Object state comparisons
=-=-=-=-=
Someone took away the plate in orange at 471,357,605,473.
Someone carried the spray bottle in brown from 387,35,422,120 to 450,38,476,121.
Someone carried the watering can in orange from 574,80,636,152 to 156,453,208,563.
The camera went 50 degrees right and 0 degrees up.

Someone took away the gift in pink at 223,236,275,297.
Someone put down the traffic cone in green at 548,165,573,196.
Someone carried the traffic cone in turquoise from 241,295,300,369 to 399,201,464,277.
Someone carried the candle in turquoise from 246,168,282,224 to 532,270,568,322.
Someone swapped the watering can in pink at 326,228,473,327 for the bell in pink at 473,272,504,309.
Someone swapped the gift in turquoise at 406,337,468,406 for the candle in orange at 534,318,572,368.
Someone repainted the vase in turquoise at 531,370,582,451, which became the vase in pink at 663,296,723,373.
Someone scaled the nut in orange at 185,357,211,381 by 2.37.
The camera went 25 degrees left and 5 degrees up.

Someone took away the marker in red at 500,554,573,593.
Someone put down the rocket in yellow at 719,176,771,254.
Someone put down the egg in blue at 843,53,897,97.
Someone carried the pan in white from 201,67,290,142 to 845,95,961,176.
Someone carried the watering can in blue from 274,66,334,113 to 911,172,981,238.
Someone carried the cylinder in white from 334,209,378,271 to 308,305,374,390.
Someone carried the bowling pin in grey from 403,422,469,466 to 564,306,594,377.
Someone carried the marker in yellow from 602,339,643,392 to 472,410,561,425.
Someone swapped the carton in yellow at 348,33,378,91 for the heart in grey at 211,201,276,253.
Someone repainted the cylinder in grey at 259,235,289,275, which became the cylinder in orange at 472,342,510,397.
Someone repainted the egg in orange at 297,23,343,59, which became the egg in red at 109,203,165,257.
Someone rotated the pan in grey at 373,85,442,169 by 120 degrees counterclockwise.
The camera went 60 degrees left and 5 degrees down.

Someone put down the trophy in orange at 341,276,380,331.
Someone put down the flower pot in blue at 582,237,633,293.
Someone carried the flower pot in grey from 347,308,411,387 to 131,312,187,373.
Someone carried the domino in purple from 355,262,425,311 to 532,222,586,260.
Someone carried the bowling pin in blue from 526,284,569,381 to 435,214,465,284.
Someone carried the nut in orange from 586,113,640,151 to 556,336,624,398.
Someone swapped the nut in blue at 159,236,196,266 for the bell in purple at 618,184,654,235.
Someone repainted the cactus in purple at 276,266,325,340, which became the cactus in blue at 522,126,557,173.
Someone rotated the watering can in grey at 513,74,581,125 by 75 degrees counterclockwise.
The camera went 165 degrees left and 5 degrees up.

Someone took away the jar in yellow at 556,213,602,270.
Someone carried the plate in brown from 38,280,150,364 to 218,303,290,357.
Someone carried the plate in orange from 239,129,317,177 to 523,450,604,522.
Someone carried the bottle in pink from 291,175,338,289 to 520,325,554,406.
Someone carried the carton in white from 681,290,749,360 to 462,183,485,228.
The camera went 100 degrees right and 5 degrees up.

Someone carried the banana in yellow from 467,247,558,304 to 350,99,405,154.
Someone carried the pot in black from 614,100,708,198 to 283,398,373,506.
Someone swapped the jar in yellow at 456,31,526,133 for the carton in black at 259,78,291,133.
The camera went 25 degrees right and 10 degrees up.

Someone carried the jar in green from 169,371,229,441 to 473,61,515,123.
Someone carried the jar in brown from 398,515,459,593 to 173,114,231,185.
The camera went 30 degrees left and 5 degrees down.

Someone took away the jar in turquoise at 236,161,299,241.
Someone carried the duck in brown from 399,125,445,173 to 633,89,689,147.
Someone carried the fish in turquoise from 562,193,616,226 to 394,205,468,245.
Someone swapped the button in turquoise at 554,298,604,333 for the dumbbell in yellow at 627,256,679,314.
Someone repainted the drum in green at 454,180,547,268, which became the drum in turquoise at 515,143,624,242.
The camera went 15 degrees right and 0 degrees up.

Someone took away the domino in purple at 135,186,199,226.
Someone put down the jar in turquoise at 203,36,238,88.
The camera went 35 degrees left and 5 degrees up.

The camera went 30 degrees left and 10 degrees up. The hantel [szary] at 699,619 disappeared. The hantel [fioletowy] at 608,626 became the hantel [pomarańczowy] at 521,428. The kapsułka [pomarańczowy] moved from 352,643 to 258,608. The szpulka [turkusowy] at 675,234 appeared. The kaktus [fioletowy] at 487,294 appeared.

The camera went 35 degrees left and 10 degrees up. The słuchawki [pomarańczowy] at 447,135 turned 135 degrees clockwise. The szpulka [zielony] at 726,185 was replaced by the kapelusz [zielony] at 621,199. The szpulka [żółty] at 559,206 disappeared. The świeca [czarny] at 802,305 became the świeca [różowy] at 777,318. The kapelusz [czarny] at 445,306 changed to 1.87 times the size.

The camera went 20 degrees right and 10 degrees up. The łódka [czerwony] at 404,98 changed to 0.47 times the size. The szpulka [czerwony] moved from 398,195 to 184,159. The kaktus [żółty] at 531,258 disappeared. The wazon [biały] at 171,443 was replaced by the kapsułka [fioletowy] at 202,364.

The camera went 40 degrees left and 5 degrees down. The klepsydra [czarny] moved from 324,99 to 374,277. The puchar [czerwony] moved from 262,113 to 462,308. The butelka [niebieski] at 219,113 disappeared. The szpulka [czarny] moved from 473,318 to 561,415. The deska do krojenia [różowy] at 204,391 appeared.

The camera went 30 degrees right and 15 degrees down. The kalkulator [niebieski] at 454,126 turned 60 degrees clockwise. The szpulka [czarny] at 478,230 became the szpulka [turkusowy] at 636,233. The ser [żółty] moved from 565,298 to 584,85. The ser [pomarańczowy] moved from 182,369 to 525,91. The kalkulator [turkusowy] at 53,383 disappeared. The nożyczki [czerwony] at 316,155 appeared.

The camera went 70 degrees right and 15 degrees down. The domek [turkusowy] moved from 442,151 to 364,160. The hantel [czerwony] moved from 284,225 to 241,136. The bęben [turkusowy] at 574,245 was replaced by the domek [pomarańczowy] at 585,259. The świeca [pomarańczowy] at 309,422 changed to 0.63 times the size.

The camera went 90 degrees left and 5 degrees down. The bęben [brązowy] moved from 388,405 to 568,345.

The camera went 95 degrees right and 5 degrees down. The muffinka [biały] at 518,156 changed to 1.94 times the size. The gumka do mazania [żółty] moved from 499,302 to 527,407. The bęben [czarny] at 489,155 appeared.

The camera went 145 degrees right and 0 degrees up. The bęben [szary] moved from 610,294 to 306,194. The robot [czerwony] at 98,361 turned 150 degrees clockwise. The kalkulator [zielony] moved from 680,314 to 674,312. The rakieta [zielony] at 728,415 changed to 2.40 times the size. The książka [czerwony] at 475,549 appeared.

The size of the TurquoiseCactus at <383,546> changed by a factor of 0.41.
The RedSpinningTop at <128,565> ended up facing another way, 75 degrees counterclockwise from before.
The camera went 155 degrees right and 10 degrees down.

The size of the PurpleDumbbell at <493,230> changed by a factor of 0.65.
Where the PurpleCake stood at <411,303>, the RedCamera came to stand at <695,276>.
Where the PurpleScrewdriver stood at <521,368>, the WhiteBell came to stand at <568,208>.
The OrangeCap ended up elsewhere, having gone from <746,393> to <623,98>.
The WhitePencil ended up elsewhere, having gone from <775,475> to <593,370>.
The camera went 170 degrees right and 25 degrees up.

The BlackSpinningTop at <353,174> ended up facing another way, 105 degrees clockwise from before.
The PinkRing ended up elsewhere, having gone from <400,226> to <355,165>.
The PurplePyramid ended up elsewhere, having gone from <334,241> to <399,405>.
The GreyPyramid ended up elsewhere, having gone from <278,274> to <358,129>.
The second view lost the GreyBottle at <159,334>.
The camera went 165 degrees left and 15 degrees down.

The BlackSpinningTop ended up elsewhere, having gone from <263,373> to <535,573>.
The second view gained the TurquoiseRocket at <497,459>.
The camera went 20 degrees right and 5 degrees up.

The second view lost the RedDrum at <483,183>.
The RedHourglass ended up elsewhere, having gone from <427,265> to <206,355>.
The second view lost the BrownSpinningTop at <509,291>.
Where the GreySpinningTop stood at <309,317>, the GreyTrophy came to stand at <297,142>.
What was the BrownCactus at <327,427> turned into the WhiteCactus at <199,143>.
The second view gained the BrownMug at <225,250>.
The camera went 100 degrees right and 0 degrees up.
=-=-=-=-=
- [TASK DIRECTIONS] What you give back should be exactly the lines of the data above from the line with "The camera went 90" through the line with "The size of the TurquoiseCactus", both of those included, and nothing more.

- [SOLUTION TO THIS EXERCISE]
The camera went 90 degrees left and 5 degrees down. The bęben [brązowy] moved from 388,405 to 568,345.

The camera went 95 degrees right and 5 degrees down. The muffinka [biały] at 518,156 changed to 1.94 times the size. The gumka do mazania [żółty] moved from 499,302 to 527,407. The bęben [czarny] at 489,155 appeared.

The camera went 145 degrees right and 0 degrees up. The bęben [szary] moved from 610,294 to 306,194. The robot [czerwony] at 98,361 turned 150 degrees clockwise. The kalkulator [zielony] moved from 680,314 to 674,312. The rakieta [zielony] at 728,415 changed to 2.40 times the size. The książka [czerwony] at 475,549 appeared.

The size of the TurquoiseCactus at <383,546> changed by a factor of 0.41.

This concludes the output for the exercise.